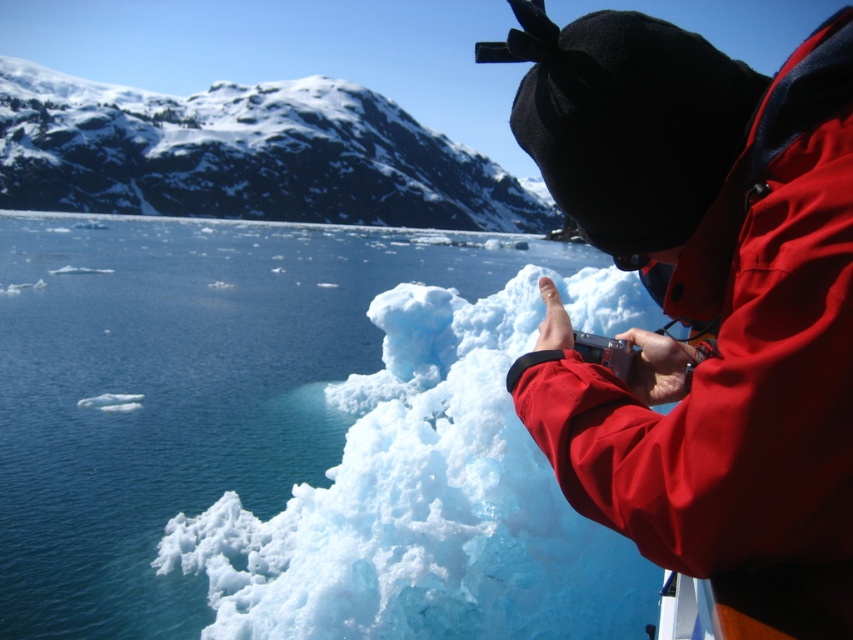
You are a photographer trying to capture the white ice at upper left and the transparent blue water at center in your shot. Based on their heights, which one will appear larger in the photo?

The white ice at upper left will appear larger in the photo because it is taller than the transparent blue water at center.

You are planning to cross from the white ice at upper left to the transparent blue water at center. Based on the scene, which one is narrower and could be a challenge for your crossing?

The transparent blue water at center is narrower than the white ice at upper left, so crossing it might be more challenging due to its reduced width.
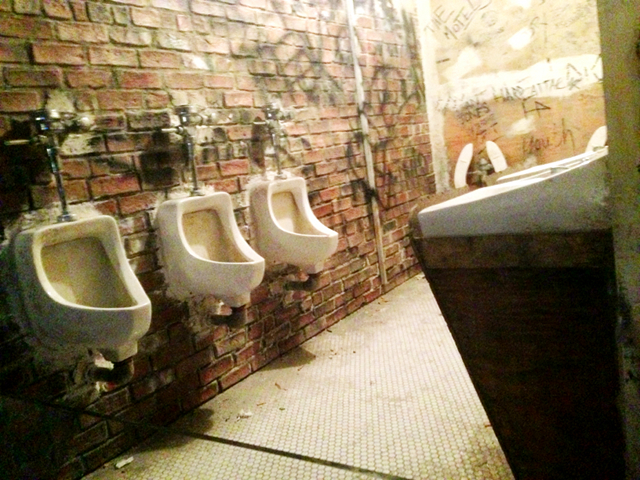
You are a GUI agent. You are given a task and a screenshot of the screen. Output one action in this format:
    pyautogui.click(x=<x>, y=<y>)
    Task: Click on the floor
    The image size is (640, 480).
    Given the screenshot: What is the action you would take?
    pyautogui.click(x=265, y=458), pyautogui.click(x=378, y=381)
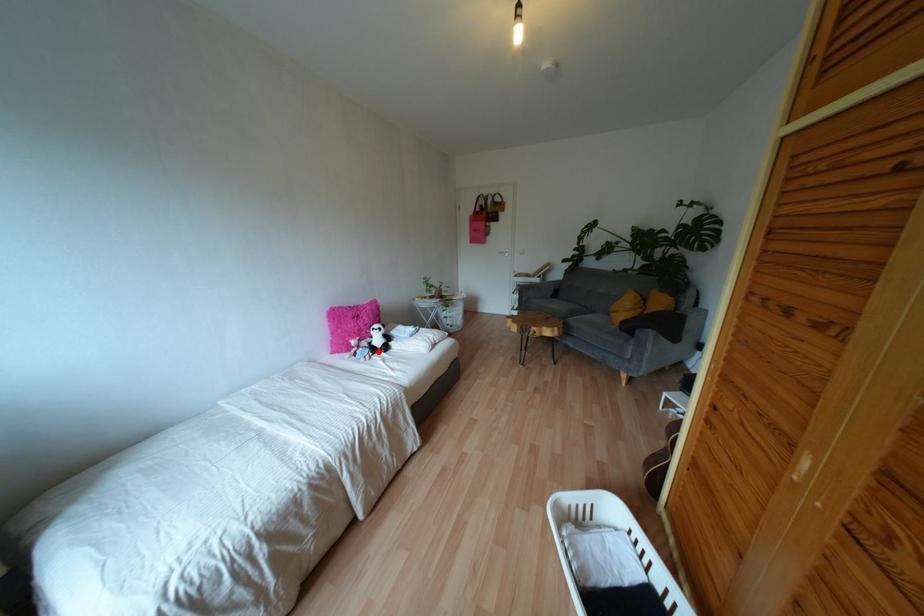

———

ISTRUZIONI = Restituisci parola per parola tutte le righe dei record, lasciando fuori le immagini.

RISPOSTA =
You are a photographer trying to capture the white ice at upper left and the transparent blue water at center in your shot. Based on their heights, which one will appear larger in the photo?

The white ice at upper left will appear larger in the photo because it is taller than the transparent blue water at center.

You are planning to cross from the white ice at upper left to the transparent blue water at center. Based on the scene, which one is narrower and could be a challenge for your crossing?

The transparent blue water at center is narrower than the white ice at upper left, so crossing it might be more challenging due to its reduced width.
You are a GUI agent. You are given a task and a screenshot of the screen. Output one action in this format:
    pyautogui.click(x=<x>, y=<y>)
    Task: Click on the floor
    The image size is (640, 480).
    Given the screenshot: What is the action you would take?
    pyautogui.click(x=265, y=458), pyautogui.click(x=378, y=381)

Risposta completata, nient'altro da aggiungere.